Stored data:
^^^^^^^^^^^^^^^^

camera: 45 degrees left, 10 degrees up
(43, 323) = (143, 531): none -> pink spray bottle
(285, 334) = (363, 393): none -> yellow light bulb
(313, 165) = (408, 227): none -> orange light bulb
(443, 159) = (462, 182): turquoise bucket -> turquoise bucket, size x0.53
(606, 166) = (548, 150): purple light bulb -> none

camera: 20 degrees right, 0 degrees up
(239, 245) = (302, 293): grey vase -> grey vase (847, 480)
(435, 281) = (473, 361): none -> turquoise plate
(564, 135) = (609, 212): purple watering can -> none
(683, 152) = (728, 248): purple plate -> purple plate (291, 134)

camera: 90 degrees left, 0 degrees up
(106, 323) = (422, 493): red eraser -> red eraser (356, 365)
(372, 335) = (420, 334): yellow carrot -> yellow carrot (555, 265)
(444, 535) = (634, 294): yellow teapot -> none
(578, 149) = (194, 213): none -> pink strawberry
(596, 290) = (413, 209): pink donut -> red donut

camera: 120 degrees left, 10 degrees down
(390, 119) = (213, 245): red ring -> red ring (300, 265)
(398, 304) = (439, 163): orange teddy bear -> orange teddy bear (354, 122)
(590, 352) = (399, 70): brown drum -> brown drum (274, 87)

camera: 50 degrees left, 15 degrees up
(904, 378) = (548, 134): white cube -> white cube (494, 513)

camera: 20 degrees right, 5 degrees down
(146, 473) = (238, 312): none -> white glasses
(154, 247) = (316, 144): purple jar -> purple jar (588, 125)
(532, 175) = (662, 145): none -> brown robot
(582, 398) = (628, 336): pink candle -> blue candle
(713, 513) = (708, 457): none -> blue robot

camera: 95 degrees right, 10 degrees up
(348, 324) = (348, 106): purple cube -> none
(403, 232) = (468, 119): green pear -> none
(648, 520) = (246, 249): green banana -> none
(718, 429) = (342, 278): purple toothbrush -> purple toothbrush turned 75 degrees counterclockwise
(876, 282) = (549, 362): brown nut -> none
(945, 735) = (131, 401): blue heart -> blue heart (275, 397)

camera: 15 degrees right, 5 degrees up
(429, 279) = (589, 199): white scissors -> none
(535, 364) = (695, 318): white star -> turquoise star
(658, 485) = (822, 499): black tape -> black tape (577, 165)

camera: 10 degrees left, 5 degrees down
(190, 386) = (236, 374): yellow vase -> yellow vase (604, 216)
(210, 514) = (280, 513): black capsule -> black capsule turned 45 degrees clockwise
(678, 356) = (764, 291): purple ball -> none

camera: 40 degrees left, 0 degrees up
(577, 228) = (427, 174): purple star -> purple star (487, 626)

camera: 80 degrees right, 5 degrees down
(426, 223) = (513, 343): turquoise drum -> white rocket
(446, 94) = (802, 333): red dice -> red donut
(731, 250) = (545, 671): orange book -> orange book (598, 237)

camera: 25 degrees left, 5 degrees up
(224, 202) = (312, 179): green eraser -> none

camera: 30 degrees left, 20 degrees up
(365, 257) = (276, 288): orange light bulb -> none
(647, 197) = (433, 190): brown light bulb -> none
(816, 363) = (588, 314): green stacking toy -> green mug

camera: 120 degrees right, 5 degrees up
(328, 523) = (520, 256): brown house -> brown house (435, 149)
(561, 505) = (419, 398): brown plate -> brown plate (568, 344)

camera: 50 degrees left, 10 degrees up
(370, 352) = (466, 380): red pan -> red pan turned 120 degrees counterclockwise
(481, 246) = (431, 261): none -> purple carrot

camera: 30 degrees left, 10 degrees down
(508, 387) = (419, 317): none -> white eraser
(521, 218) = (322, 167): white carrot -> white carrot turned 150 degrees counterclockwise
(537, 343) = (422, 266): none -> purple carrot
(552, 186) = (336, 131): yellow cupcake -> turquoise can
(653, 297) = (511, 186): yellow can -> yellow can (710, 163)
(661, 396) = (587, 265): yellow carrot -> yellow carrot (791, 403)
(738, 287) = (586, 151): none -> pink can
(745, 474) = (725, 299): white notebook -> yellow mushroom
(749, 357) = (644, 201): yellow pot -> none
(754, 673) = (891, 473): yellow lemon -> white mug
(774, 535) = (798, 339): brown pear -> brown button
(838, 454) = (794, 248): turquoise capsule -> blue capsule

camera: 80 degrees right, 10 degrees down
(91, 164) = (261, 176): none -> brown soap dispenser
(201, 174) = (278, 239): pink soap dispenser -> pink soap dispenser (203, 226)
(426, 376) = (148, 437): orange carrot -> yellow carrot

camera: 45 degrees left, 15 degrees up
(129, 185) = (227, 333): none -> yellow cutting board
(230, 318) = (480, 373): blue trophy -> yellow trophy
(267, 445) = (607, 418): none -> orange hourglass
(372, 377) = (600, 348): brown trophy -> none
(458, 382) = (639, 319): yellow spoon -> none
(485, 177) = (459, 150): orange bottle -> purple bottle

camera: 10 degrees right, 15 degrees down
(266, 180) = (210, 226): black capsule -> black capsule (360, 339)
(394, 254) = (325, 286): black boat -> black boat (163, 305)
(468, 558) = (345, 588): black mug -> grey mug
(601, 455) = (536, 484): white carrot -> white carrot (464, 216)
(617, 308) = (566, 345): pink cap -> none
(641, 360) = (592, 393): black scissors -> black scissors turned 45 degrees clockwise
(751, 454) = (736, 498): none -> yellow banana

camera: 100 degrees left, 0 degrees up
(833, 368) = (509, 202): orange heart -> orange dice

^^^^^^^^^^^^^^^^

● **Activity**
Look over the data and work out how many lines include the word "right"; reply with the number only.

● **Solution**
8